Task
Go to the line below containing "The second view gained the bright" and print exactly from there through the line containing "The orange-coloured solid", both included. Print nothing else.

------ Information provided

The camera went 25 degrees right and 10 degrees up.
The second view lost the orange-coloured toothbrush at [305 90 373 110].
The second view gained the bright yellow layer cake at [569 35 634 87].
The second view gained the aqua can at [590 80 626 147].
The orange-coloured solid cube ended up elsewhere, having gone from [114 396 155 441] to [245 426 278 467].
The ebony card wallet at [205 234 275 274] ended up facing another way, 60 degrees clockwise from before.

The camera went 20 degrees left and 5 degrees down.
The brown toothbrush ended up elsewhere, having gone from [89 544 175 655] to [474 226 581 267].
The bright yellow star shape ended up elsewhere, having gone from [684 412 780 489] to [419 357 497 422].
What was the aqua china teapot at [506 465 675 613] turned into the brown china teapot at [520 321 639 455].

------------
------ Information provided

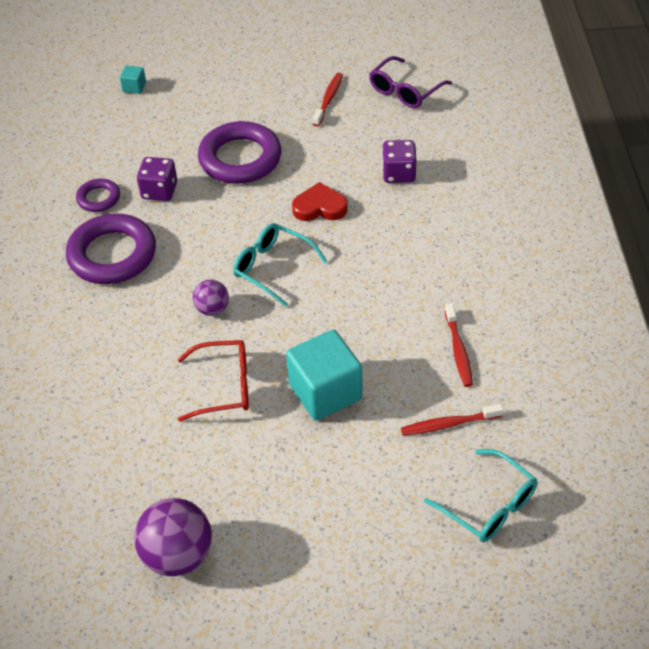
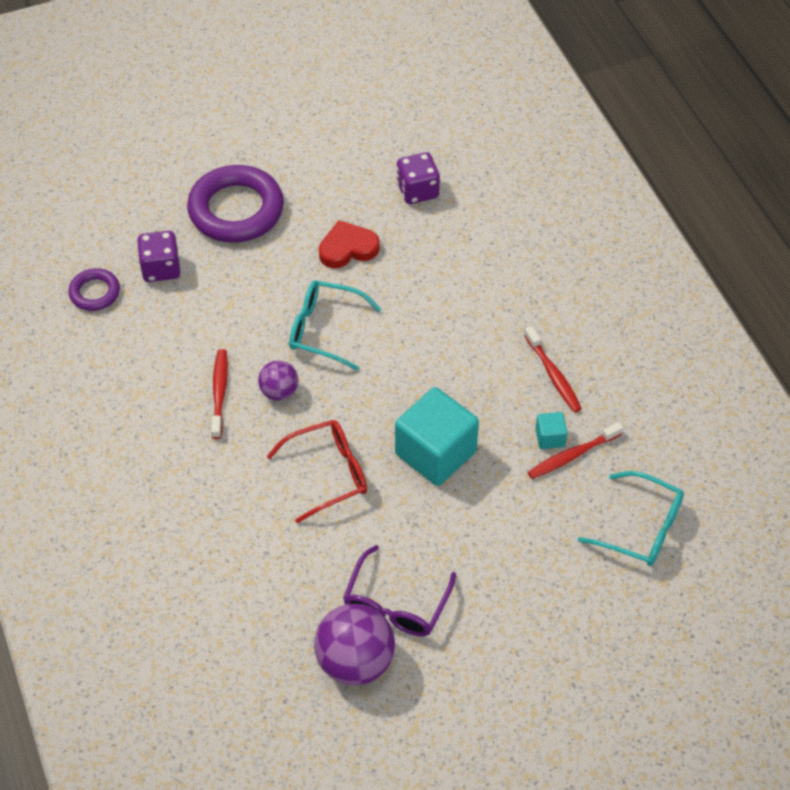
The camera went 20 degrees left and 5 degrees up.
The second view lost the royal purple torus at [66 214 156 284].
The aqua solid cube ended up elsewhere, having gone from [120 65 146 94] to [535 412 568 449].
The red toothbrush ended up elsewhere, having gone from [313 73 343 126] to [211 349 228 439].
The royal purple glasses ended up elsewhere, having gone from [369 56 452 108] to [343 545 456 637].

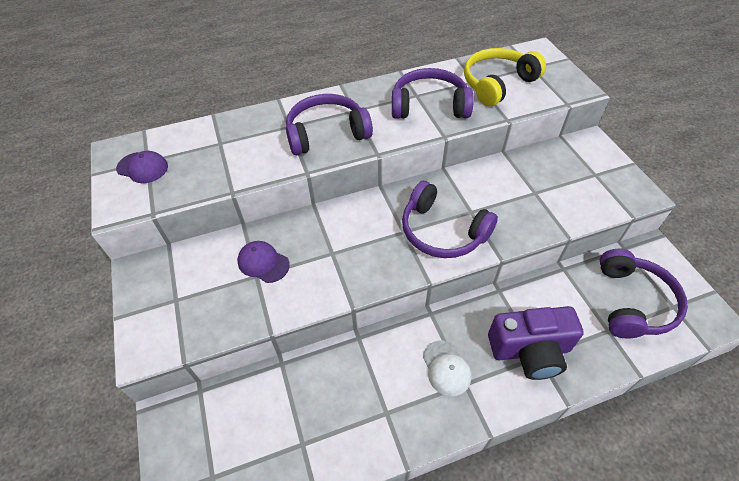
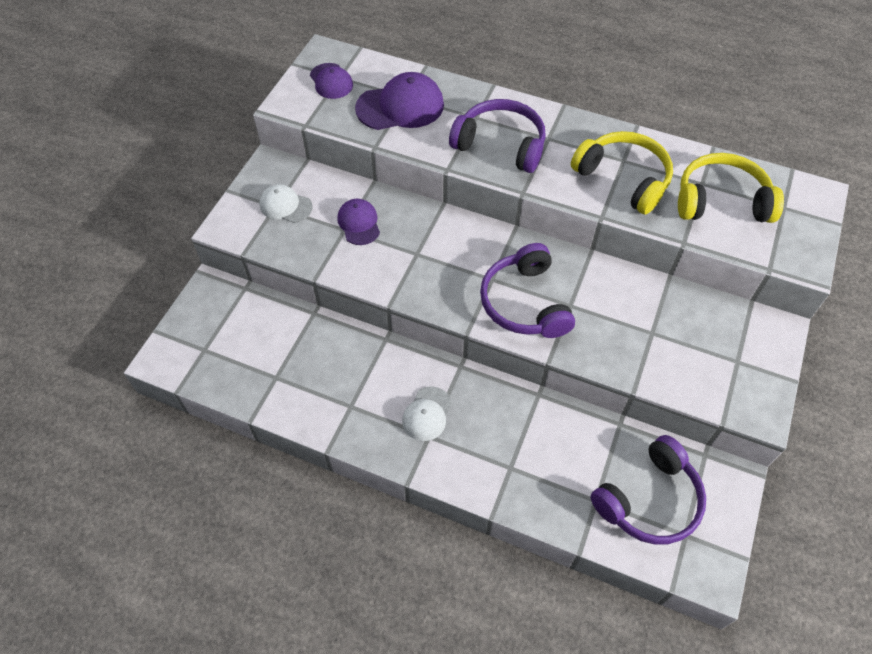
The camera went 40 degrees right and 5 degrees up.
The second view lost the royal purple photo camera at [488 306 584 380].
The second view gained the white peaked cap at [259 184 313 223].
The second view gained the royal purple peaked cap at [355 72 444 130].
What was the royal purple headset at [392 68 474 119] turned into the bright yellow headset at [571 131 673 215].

------------
------ Information provided

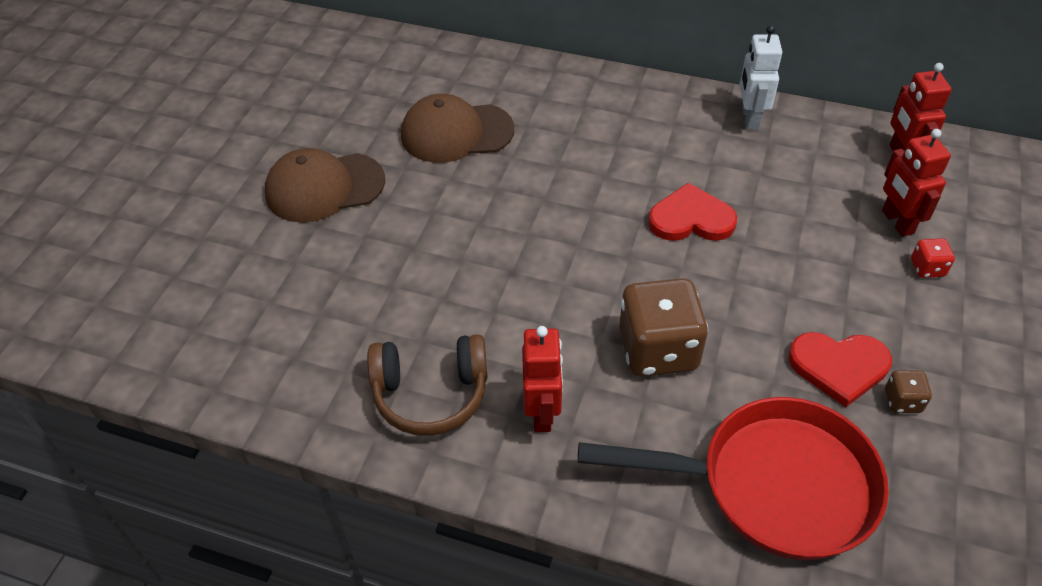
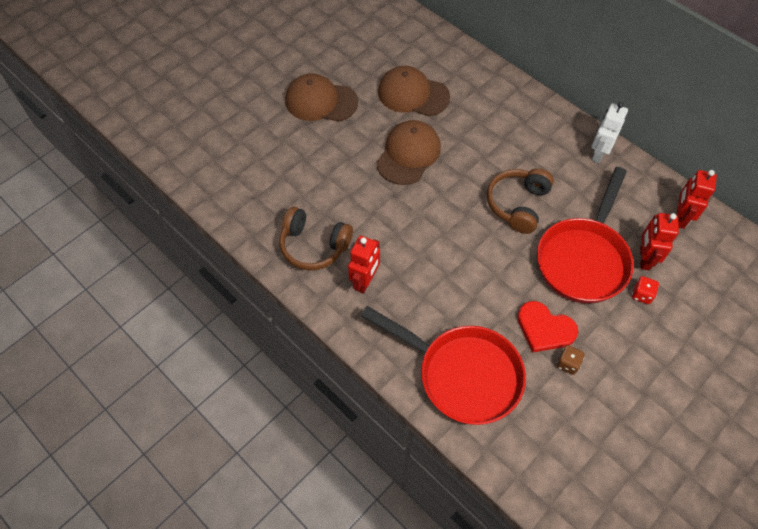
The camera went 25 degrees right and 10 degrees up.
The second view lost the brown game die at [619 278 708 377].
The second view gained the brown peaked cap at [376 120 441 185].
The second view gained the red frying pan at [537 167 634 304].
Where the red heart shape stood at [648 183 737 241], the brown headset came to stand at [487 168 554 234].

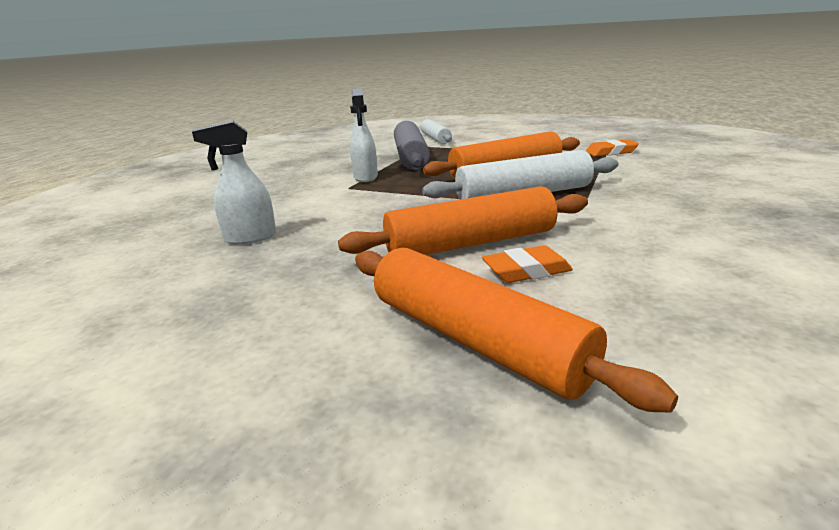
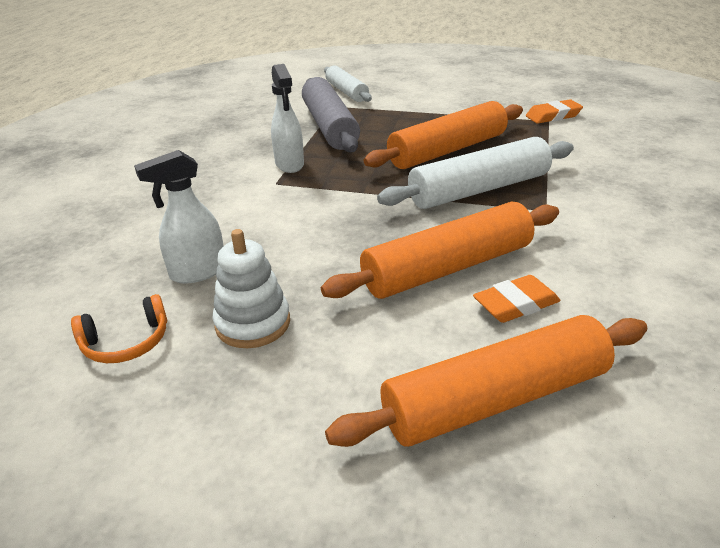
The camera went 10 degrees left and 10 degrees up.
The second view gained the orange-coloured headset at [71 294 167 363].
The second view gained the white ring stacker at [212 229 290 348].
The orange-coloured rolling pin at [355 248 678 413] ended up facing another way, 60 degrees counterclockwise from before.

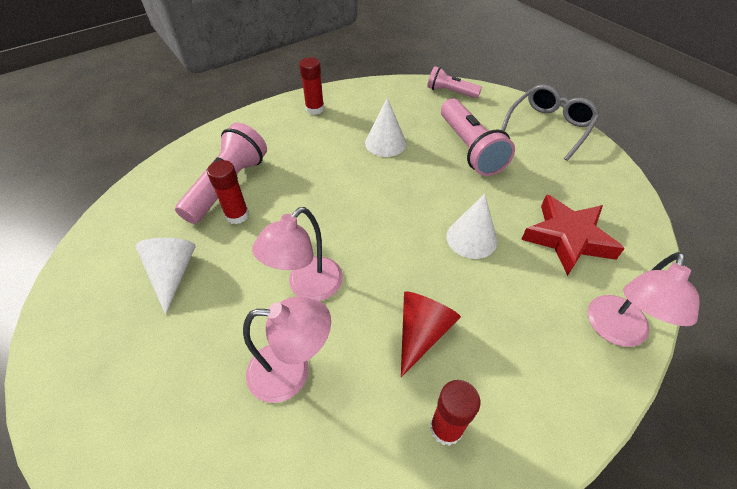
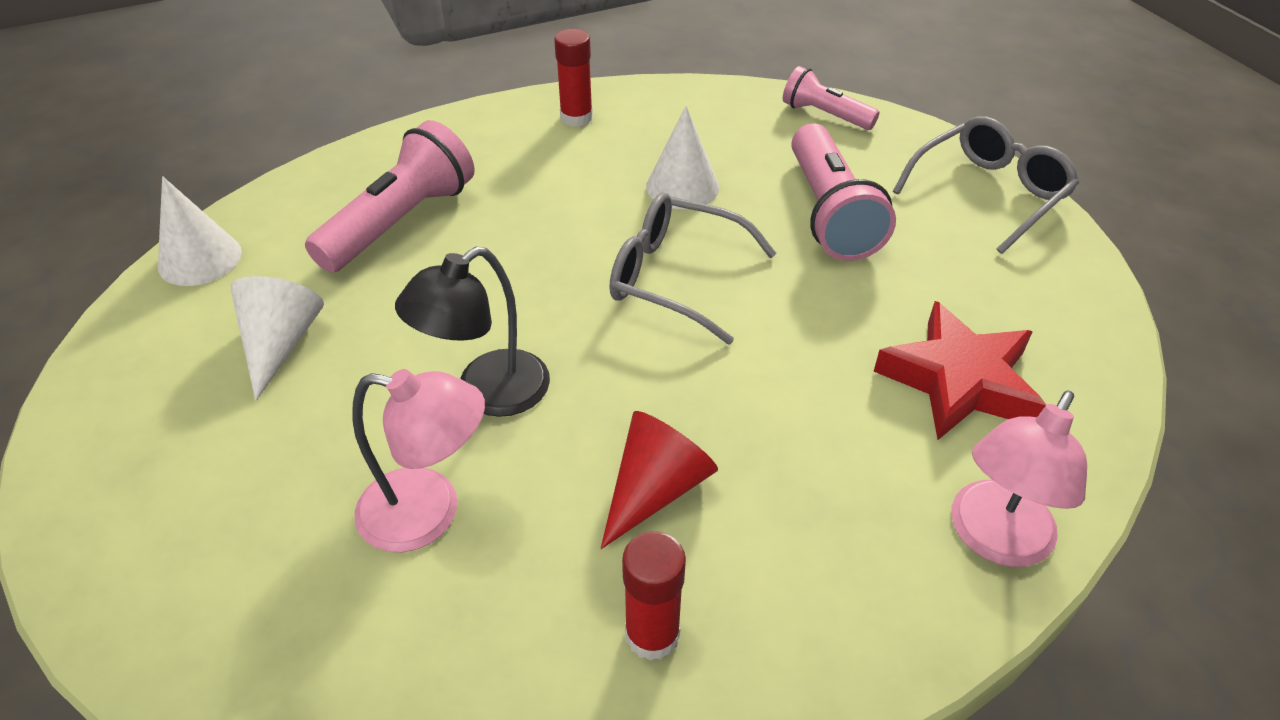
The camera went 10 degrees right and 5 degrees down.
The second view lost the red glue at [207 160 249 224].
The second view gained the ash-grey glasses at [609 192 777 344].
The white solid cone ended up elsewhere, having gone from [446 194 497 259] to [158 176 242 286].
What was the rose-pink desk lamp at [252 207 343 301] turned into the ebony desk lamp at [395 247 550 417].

------------

Response for this exercise
The second view gained the bright yellow layer cake at [569 35 634 87].
The second view gained the aqua can at [590 80 626 147].
The orange-coloured solid cube ended up elsewhere, having gone from [114 396 155 441] to [245 426 278 467].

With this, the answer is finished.